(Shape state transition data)
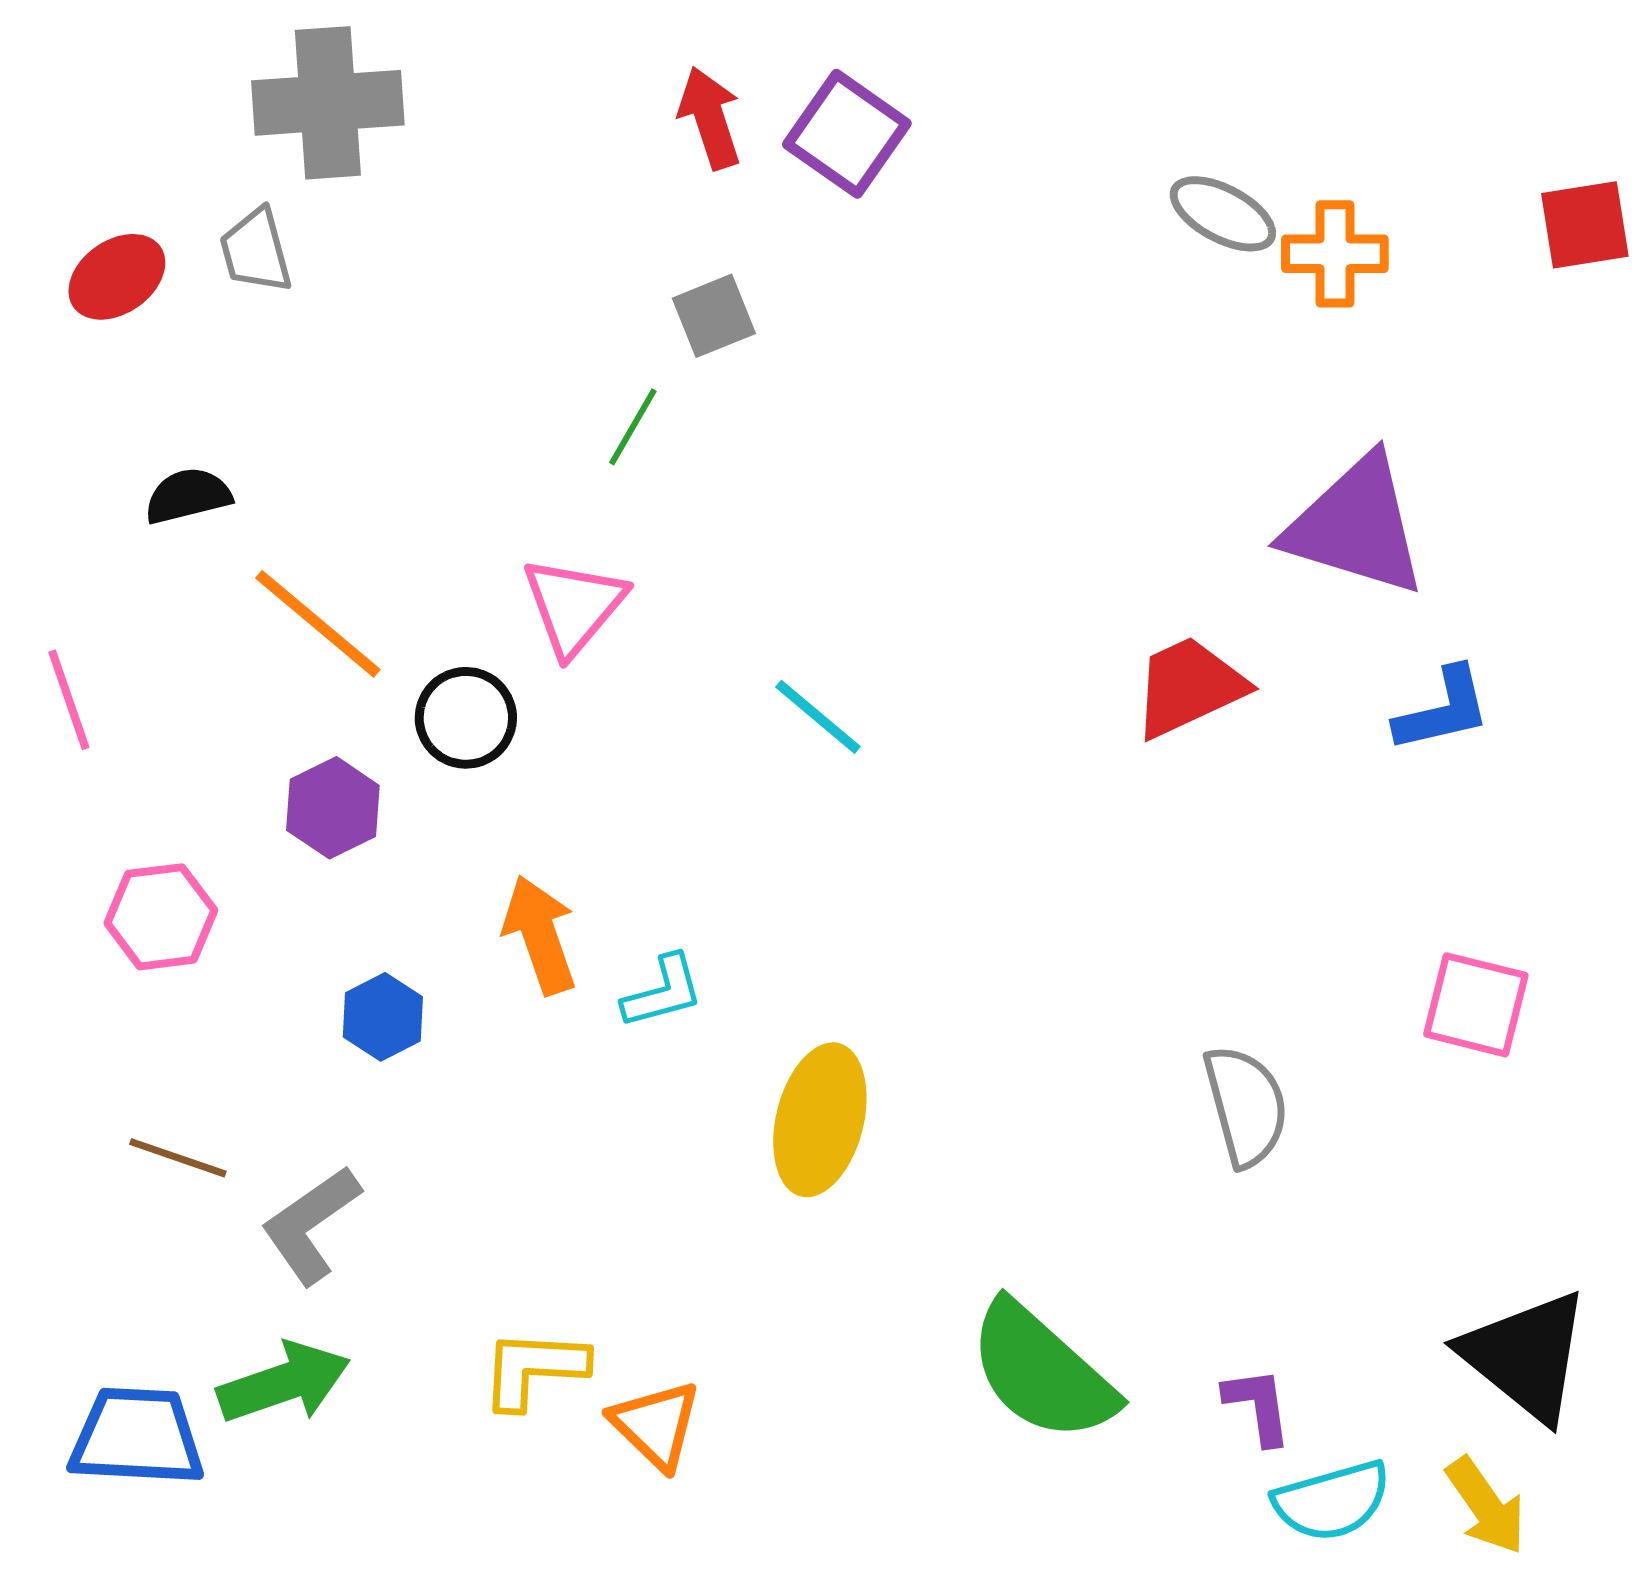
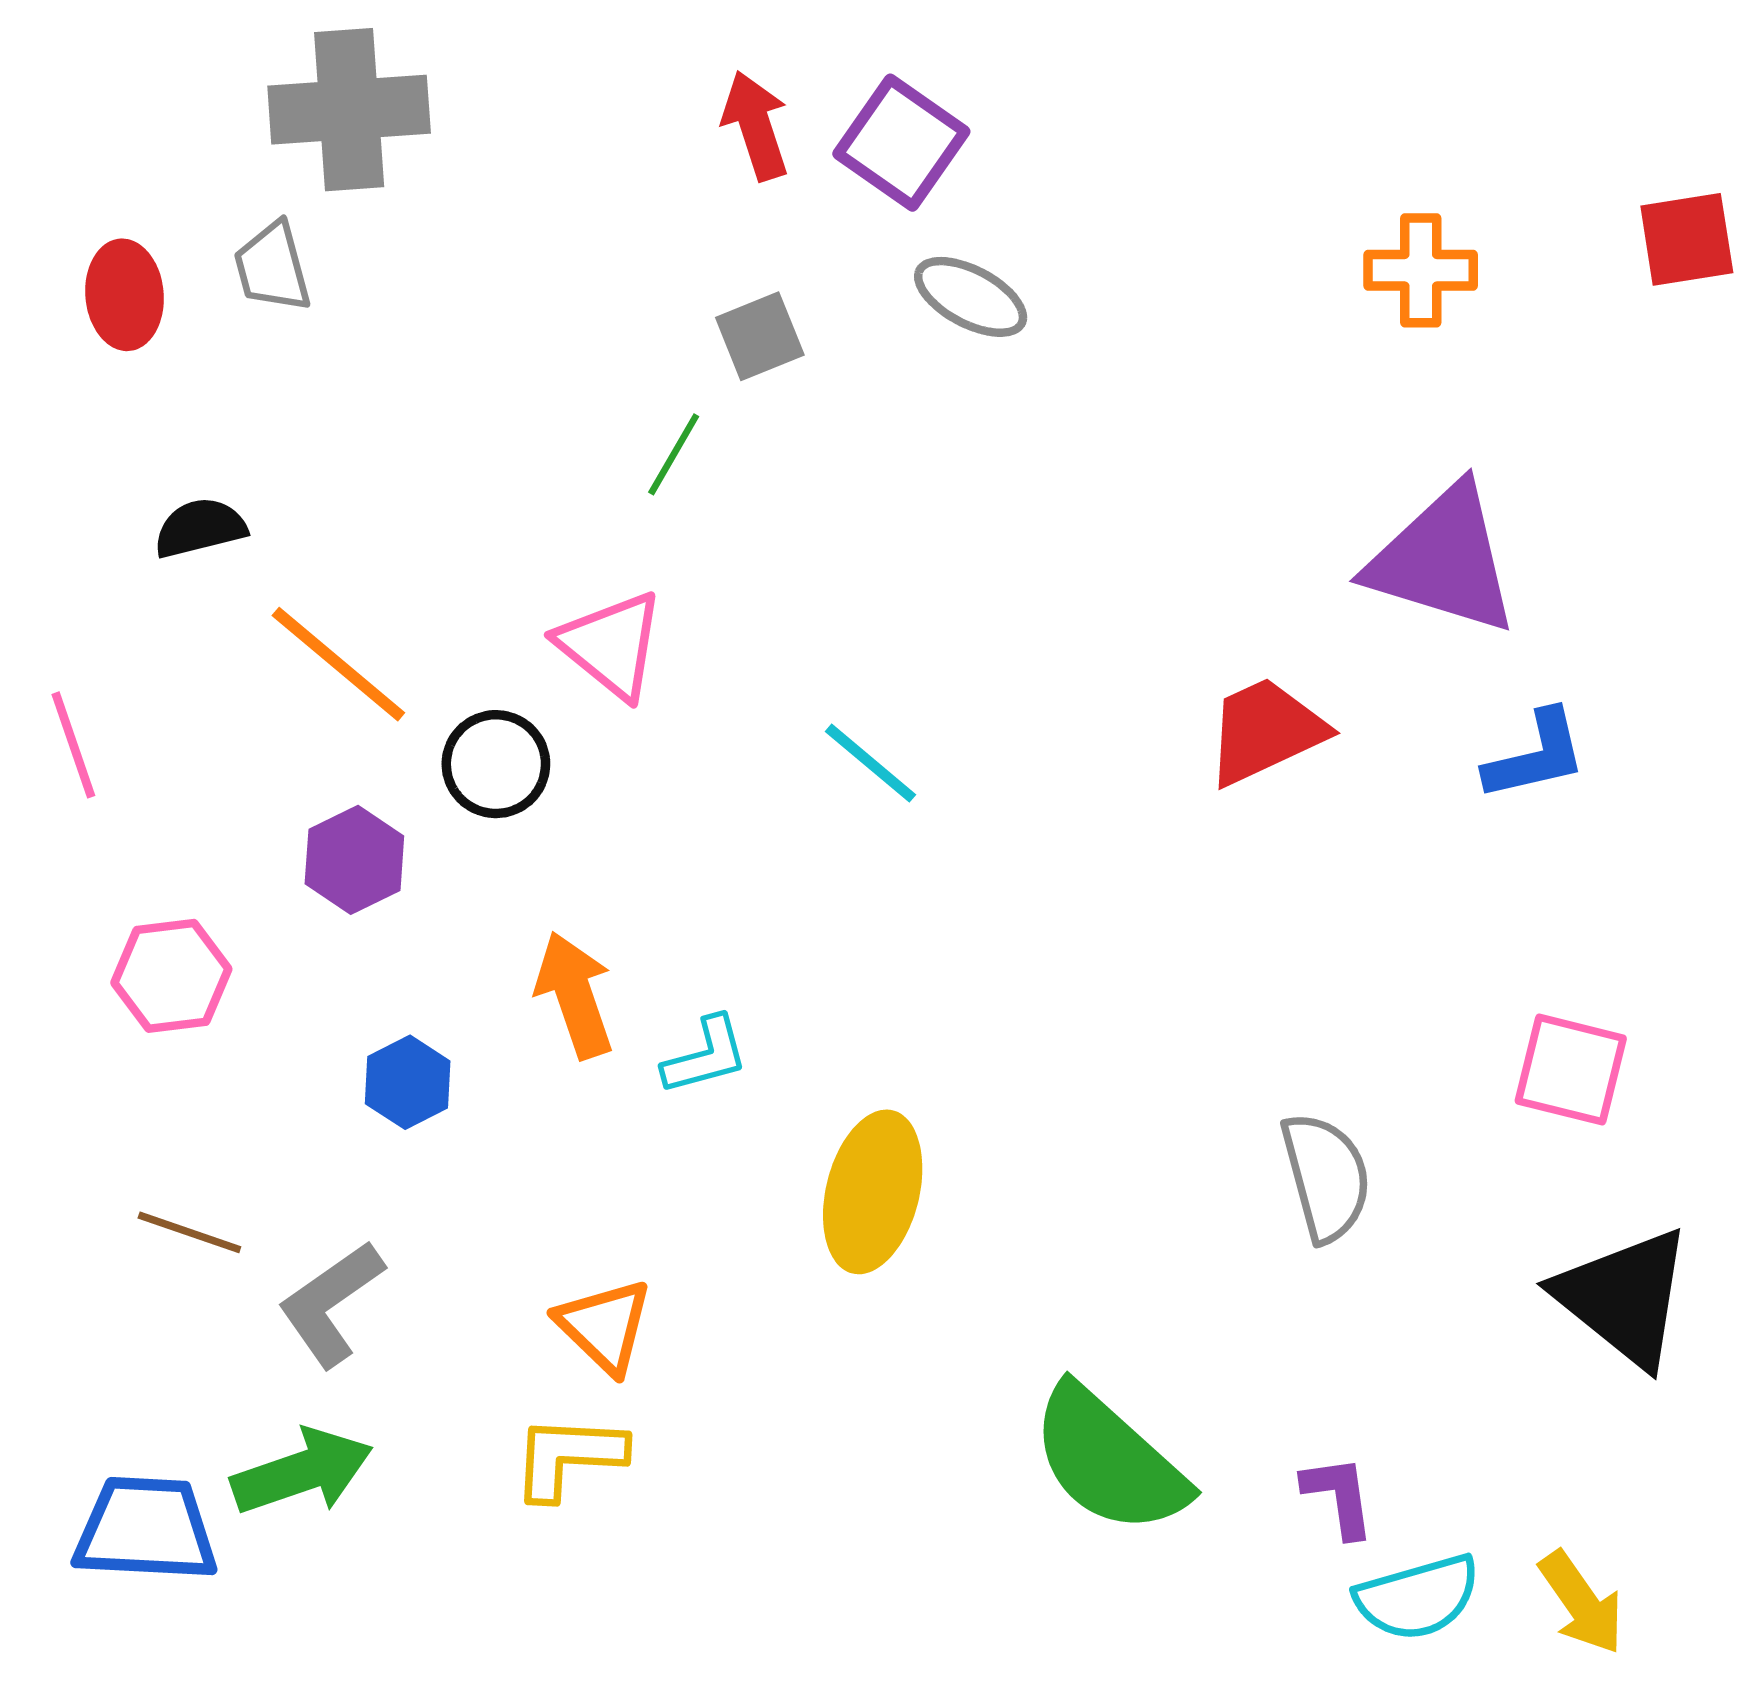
gray ellipse: (1223, 214) -> (971, 297), moved
red ellipse: (117, 277) -> (125, 295), turned -60
pink triangle: (574, 606) -> (611, 645), turned -31
black triangle: (1526, 1356) -> (1624, 1297), moved
orange triangle: (656, 1425) -> (604, 1326), moved

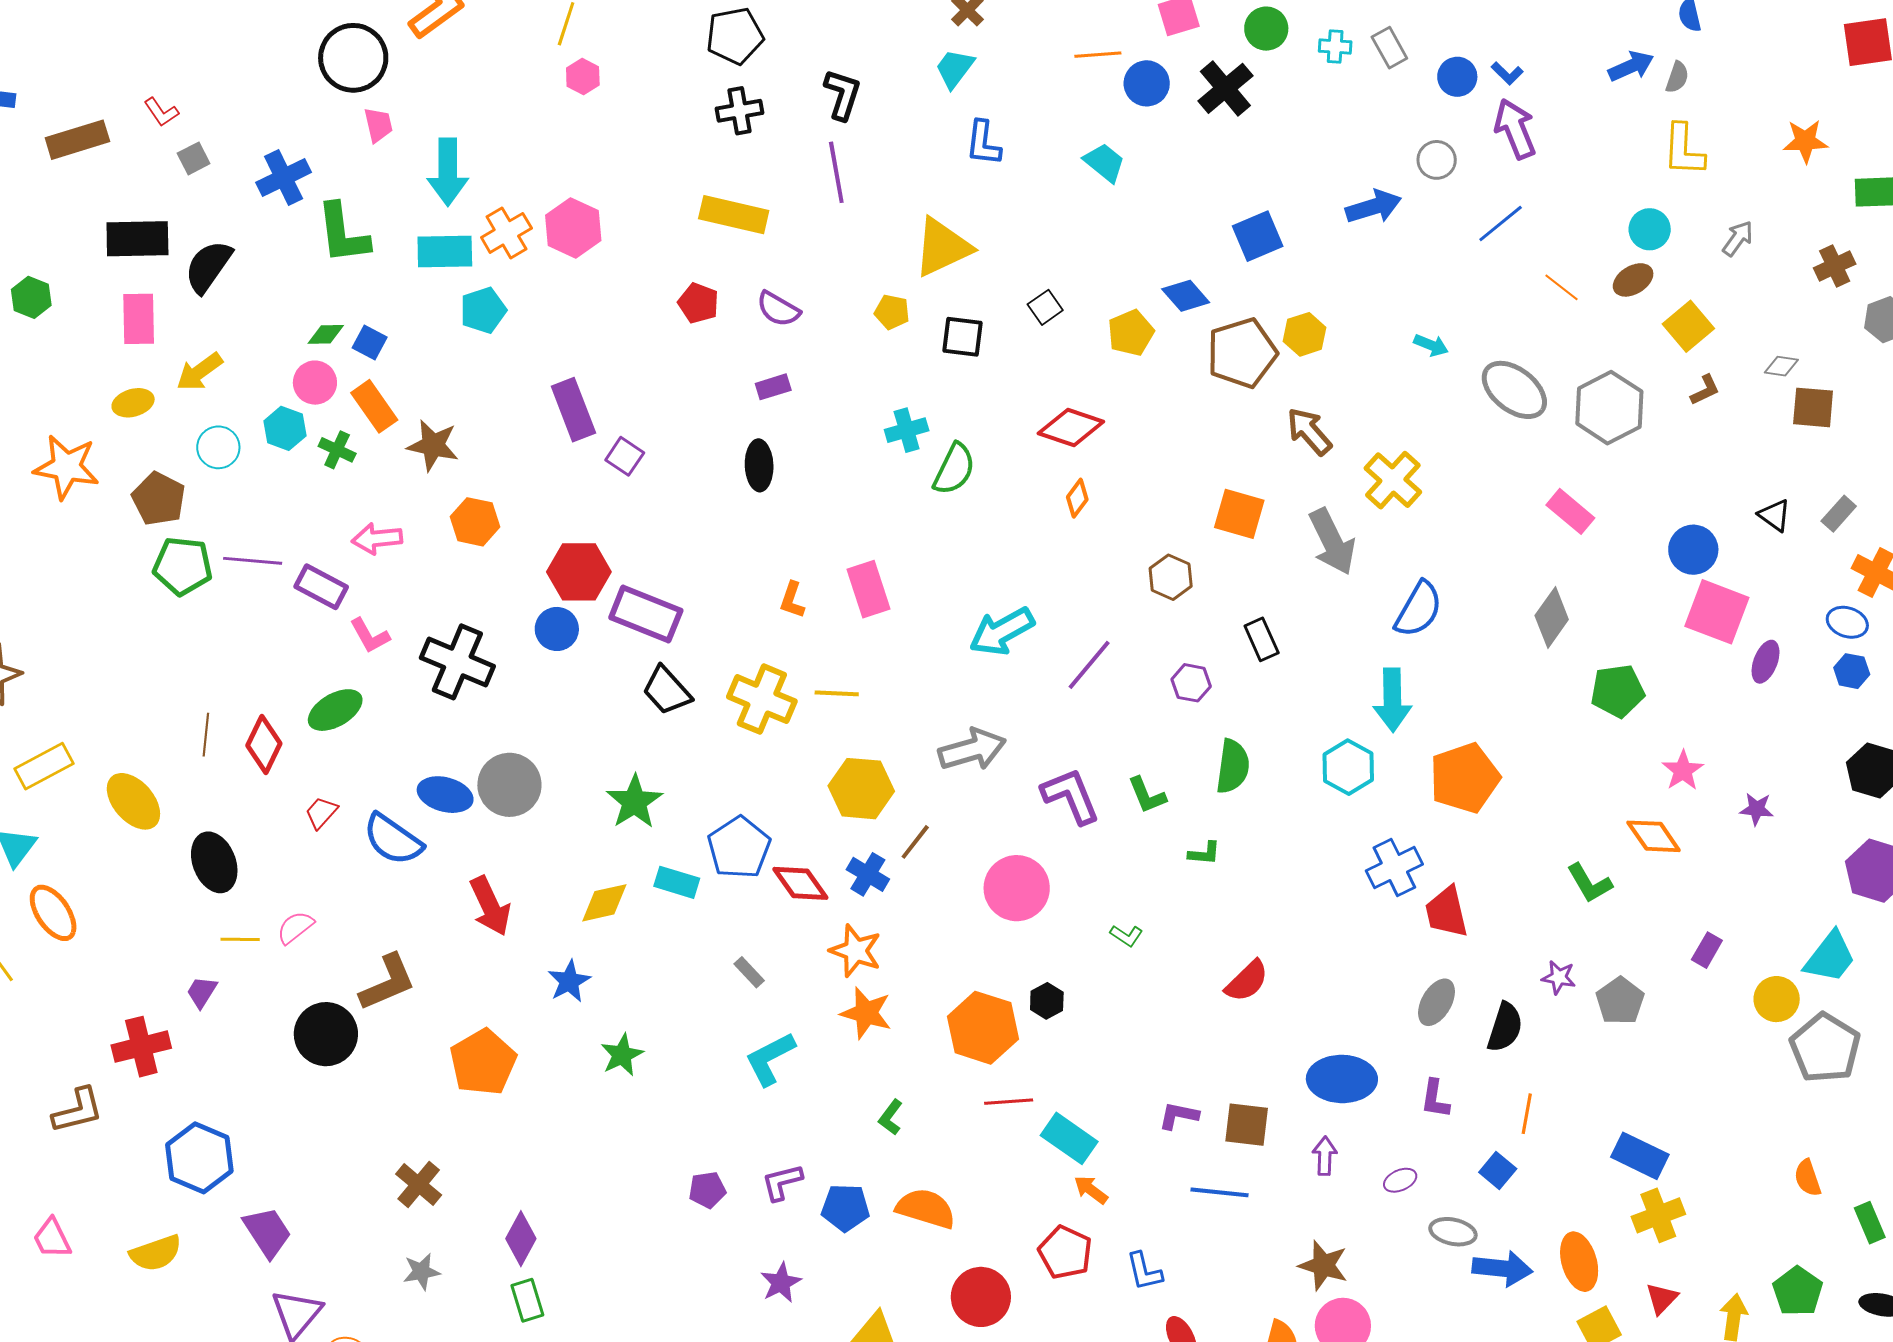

Work item: Find all lines in the records that hold the word "triangle". Copy them.

Task result:
pink triangle: (574, 606) -> (611, 645), turned -31
black triangle: (1526, 1356) -> (1624, 1297), moved
orange triangle: (656, 1425) -> (604, 1326), moved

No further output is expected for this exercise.